Give the listing again exactly, omitting its images.

Supplied data
********************
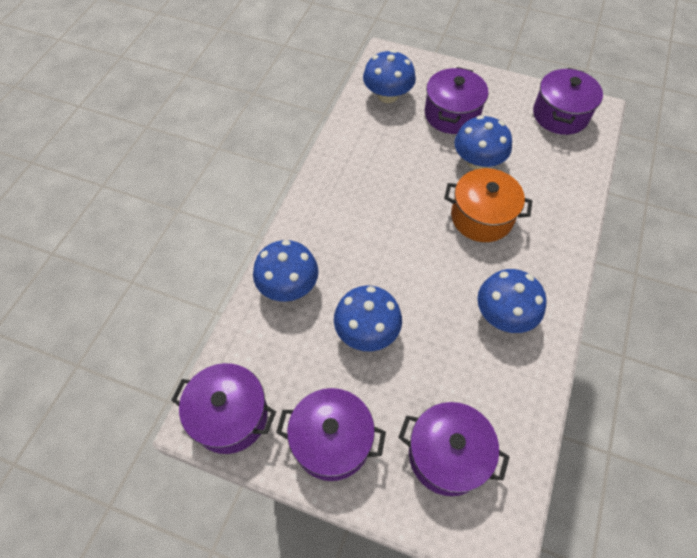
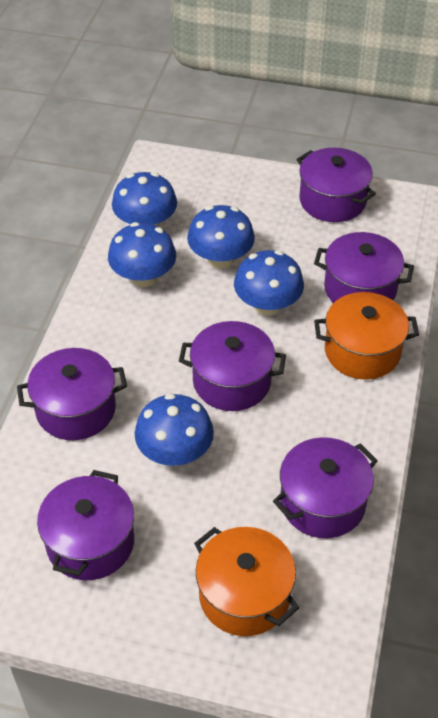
orange pot: 1 -> 2
purple pot: 5 -> 6

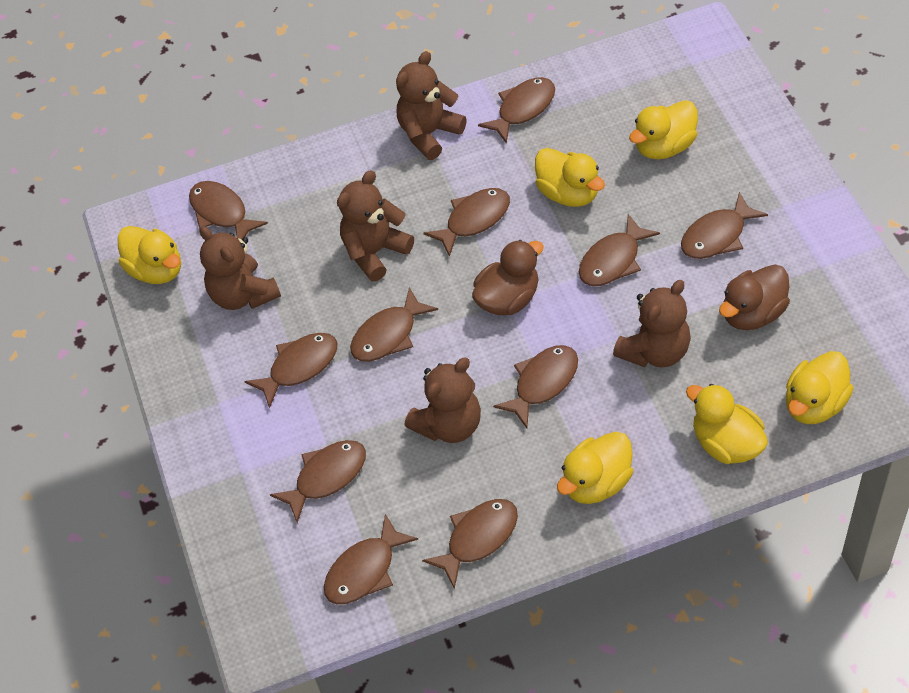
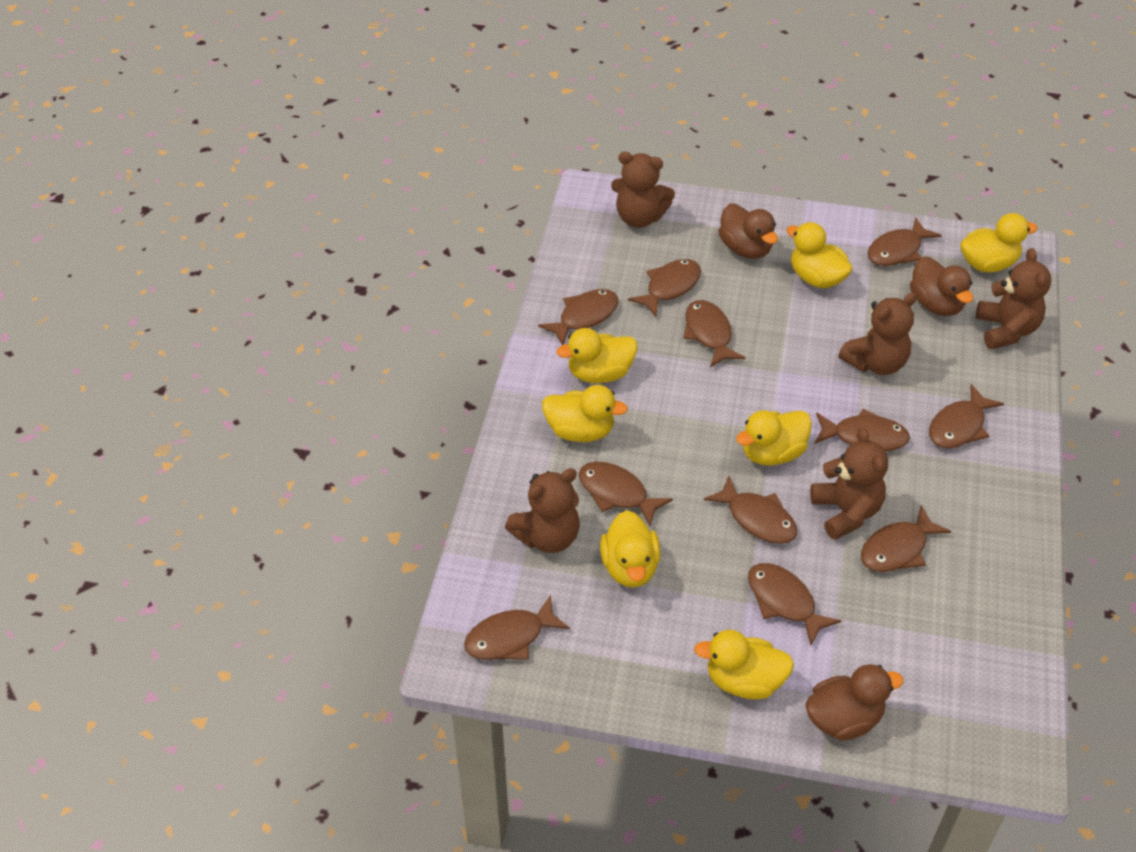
brown duck: 2 -> 3
yellow duck: 6 -> 7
********************
Result of this task
orange pot: 1 -> 2
purple pot: 5 -> 6

brown duck: 2 -> 3
yellow duck: 6 -> 7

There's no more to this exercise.